[Material for this exercise — start]
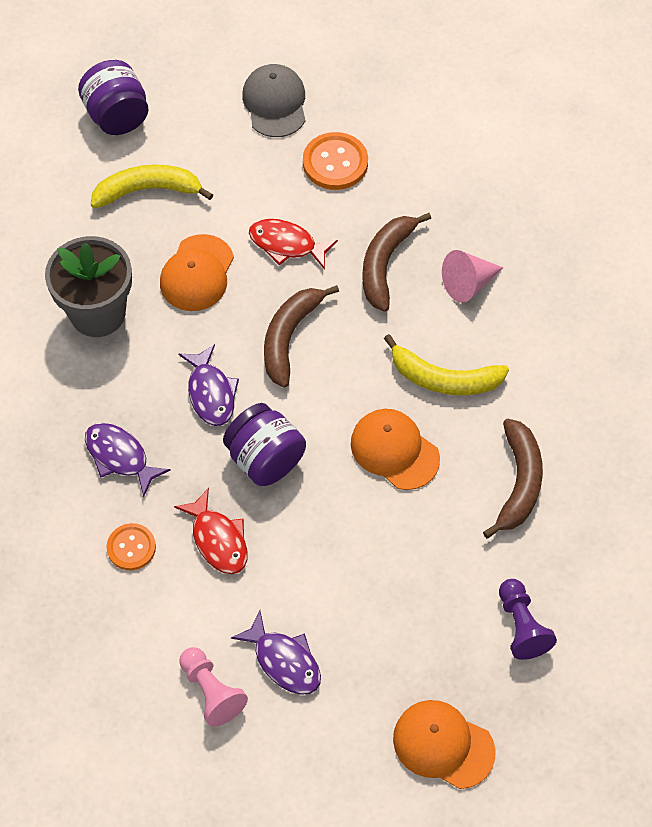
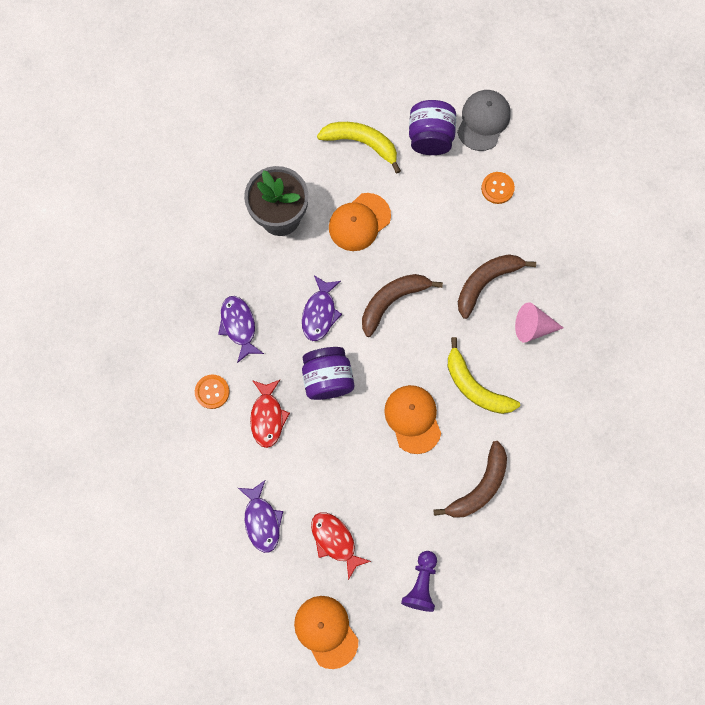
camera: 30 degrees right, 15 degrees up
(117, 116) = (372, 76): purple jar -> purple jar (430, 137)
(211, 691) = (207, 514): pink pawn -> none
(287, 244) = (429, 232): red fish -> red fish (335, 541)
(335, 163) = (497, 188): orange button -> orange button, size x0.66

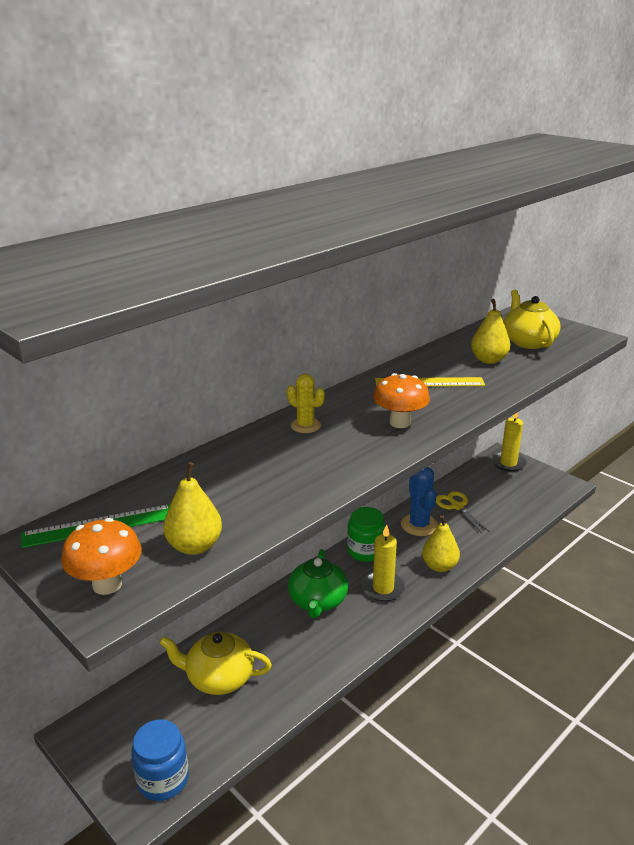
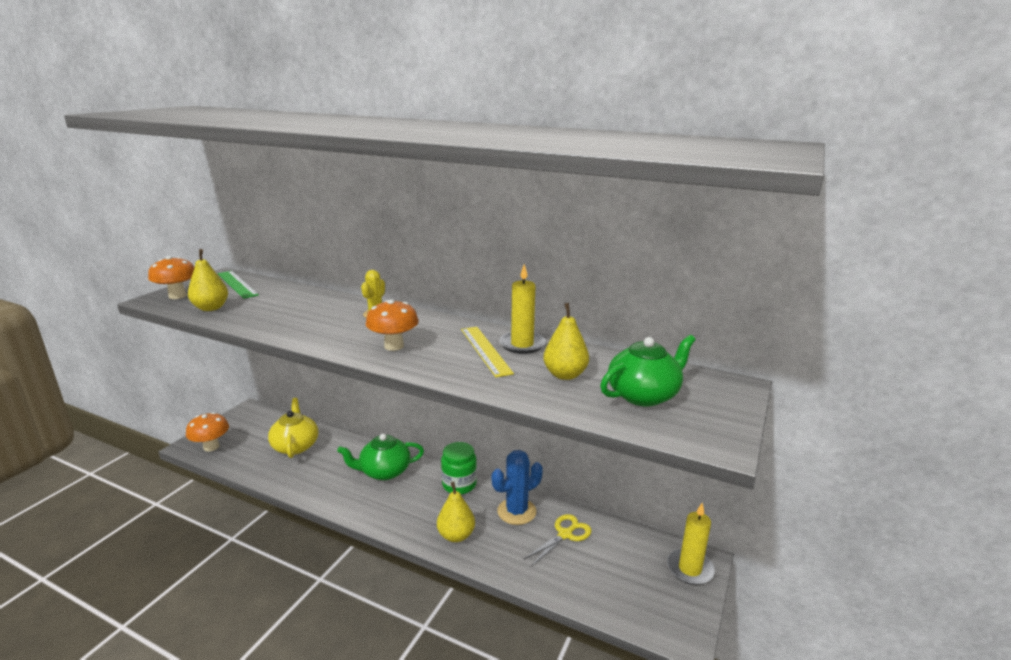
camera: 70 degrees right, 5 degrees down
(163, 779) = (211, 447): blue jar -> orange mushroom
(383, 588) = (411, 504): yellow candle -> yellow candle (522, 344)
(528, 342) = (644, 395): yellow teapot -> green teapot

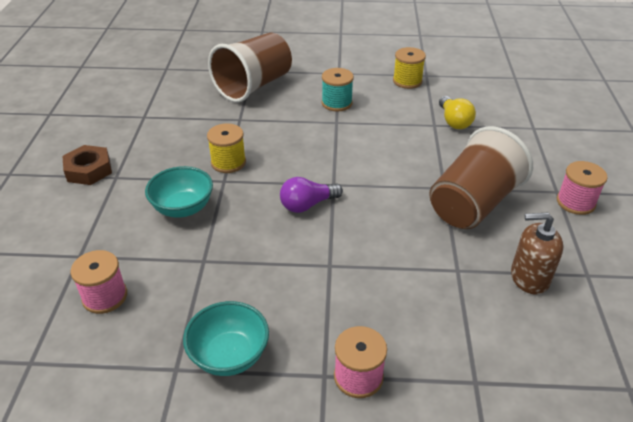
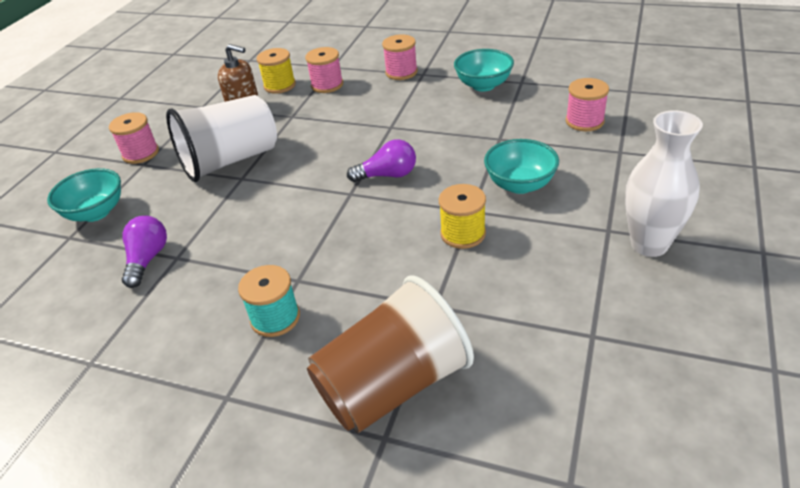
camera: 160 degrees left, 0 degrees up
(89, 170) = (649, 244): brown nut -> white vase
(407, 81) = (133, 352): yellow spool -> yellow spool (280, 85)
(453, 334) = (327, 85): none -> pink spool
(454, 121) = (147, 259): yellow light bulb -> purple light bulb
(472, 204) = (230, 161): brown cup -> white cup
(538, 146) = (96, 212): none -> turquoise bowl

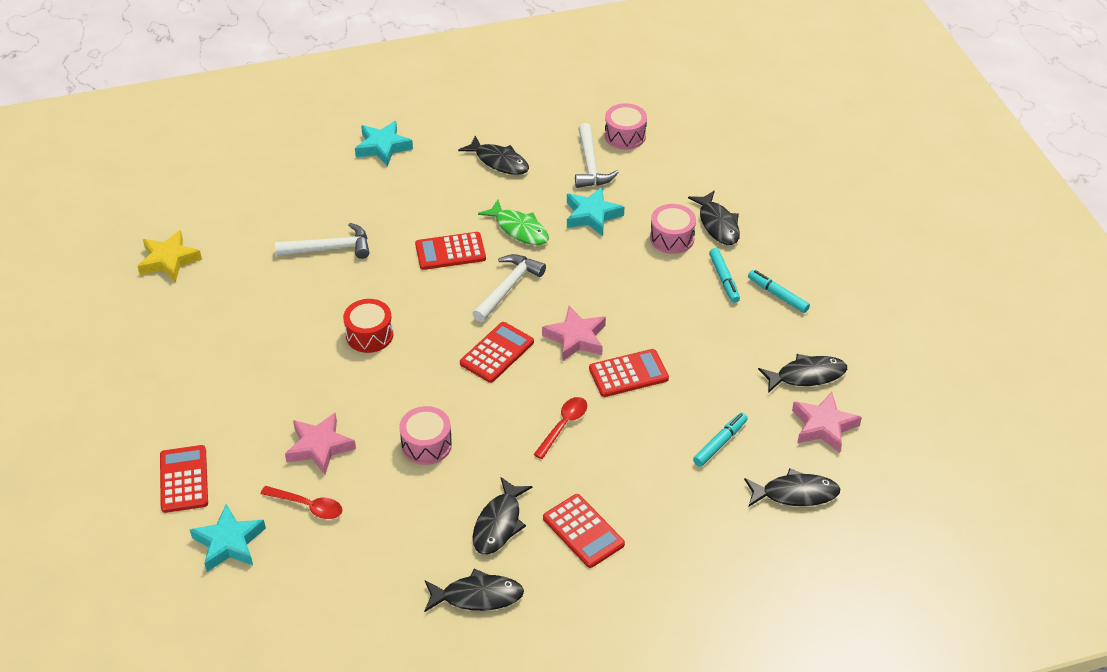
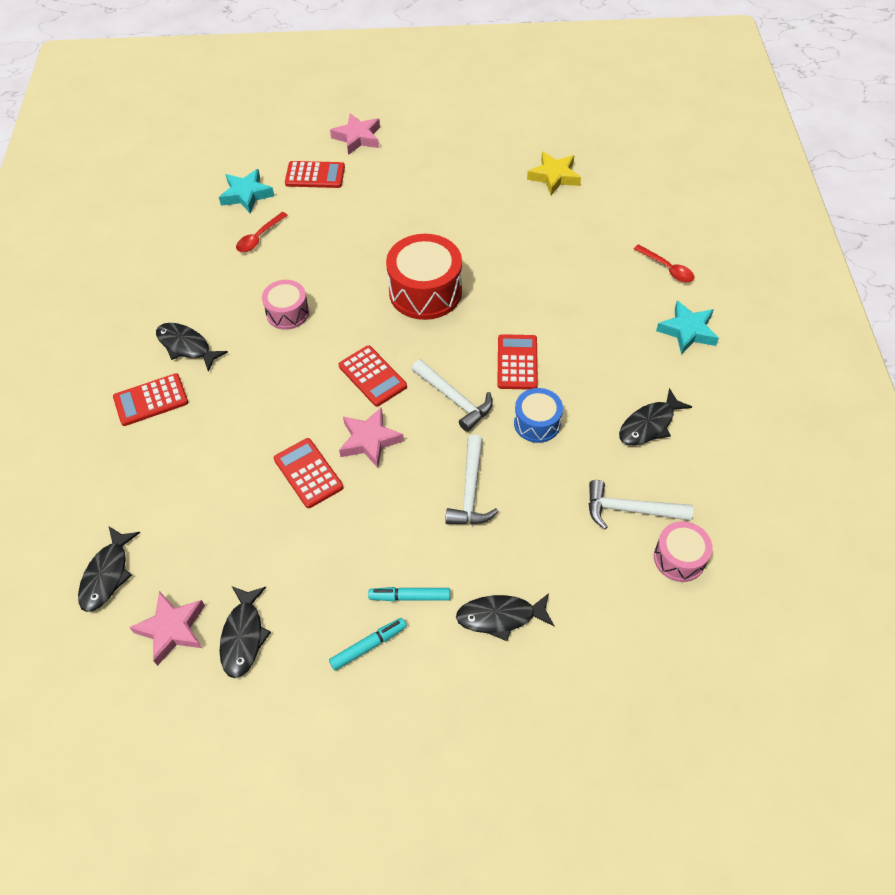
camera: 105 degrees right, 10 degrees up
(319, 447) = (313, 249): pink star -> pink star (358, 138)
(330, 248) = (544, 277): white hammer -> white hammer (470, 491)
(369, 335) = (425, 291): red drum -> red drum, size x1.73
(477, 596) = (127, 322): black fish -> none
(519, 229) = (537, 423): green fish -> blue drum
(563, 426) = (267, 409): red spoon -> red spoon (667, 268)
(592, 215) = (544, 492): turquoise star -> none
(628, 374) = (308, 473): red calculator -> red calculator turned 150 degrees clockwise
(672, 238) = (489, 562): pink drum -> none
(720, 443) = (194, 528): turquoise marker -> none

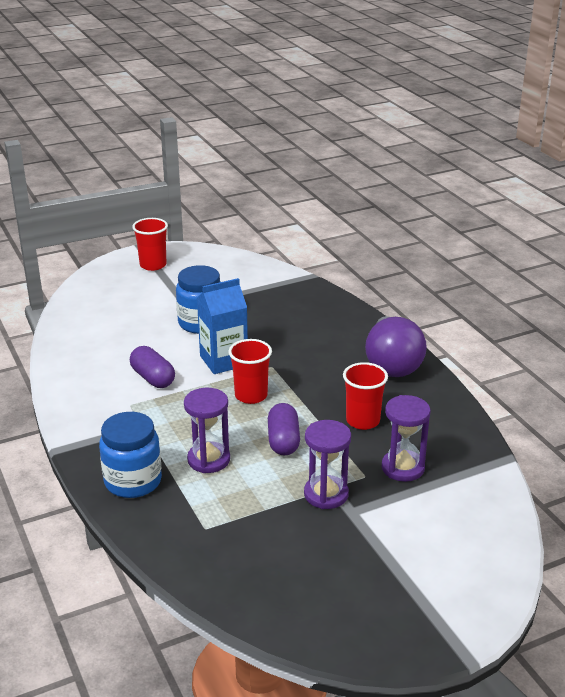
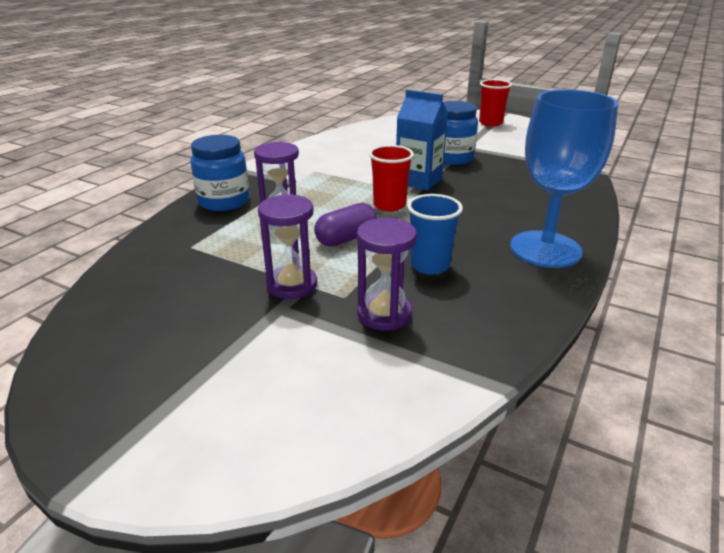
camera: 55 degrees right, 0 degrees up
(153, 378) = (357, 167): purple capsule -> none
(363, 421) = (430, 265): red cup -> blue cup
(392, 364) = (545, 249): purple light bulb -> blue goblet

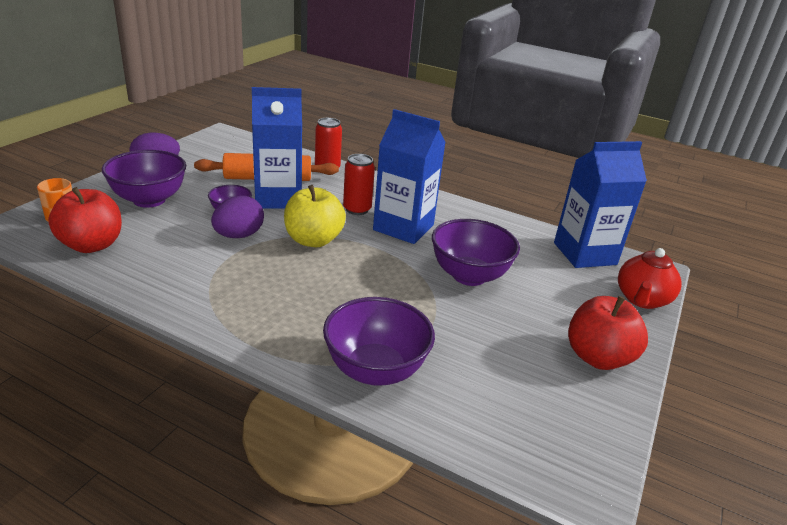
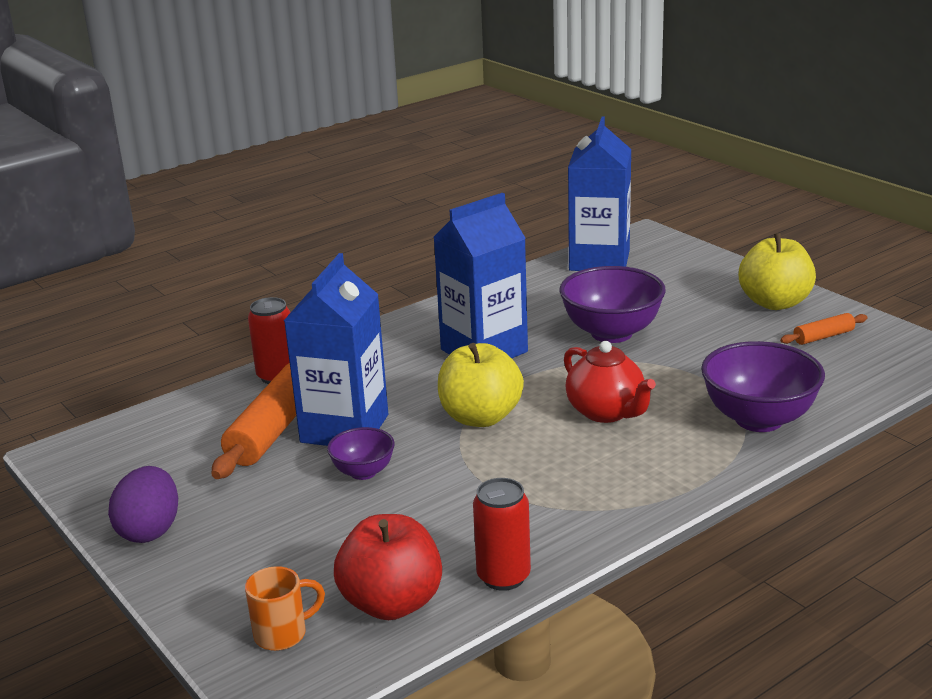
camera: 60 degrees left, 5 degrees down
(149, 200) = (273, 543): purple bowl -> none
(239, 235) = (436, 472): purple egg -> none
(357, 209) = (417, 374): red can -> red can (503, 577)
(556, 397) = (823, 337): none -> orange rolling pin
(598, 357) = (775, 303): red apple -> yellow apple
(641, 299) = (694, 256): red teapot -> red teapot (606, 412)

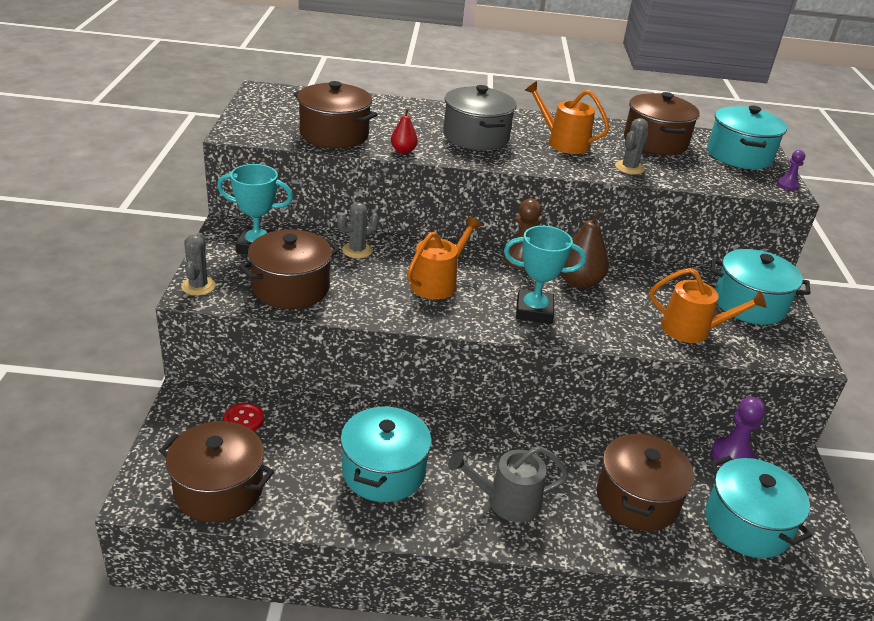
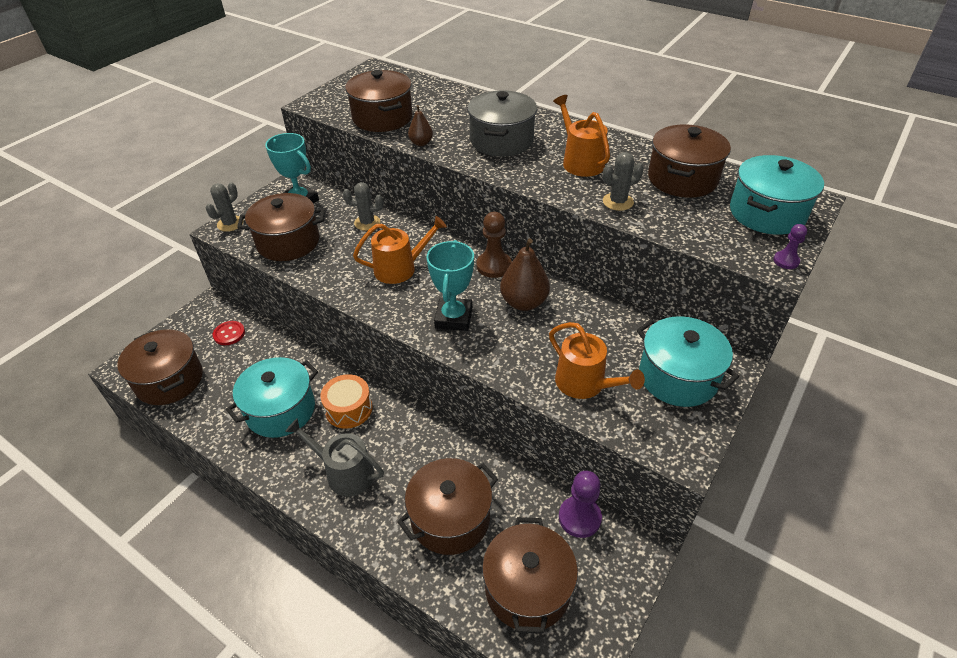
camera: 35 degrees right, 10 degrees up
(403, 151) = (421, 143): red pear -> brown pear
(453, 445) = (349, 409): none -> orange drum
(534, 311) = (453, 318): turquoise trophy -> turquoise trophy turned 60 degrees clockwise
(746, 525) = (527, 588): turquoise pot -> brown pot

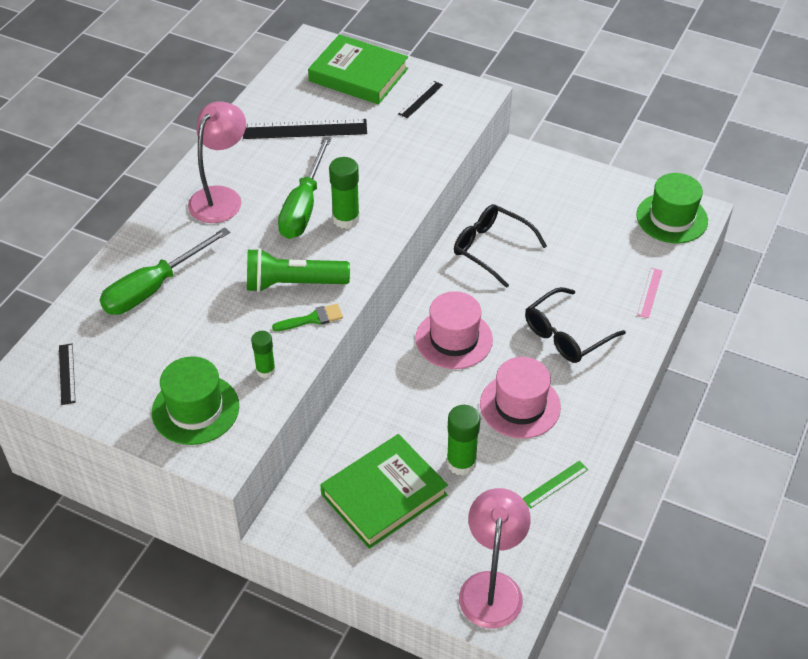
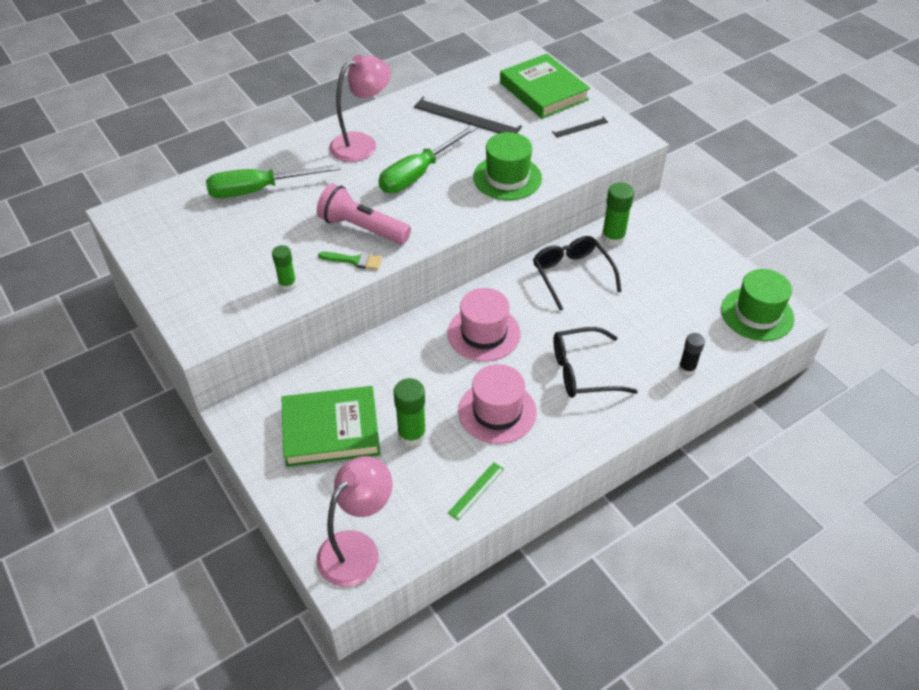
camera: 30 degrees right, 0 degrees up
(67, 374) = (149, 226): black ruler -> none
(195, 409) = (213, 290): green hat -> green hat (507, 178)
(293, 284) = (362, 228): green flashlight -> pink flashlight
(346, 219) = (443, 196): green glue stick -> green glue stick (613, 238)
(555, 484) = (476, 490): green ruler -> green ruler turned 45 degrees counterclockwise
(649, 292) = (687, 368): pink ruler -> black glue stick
[Material for this exercise — finish]
**Brief**
Retype only the lines above from the one with "(363, 421) = (430, 265): red cup -> blue cup" through the one with "(239, 235) = (436, 472): purple egg -> none", exactly and with both ends. Images stay out.

**Result for this task**
(363, 421) = (430, 265): red cup -> blue cup
(392, 364) = (545, 249): purple light bulb -> blue goblet

camera: 60 degrees left, 5 degrees down
(149, 200) = (273, 543): purple bowl -> none
(239, 235) = (436, 472): purple egg -> none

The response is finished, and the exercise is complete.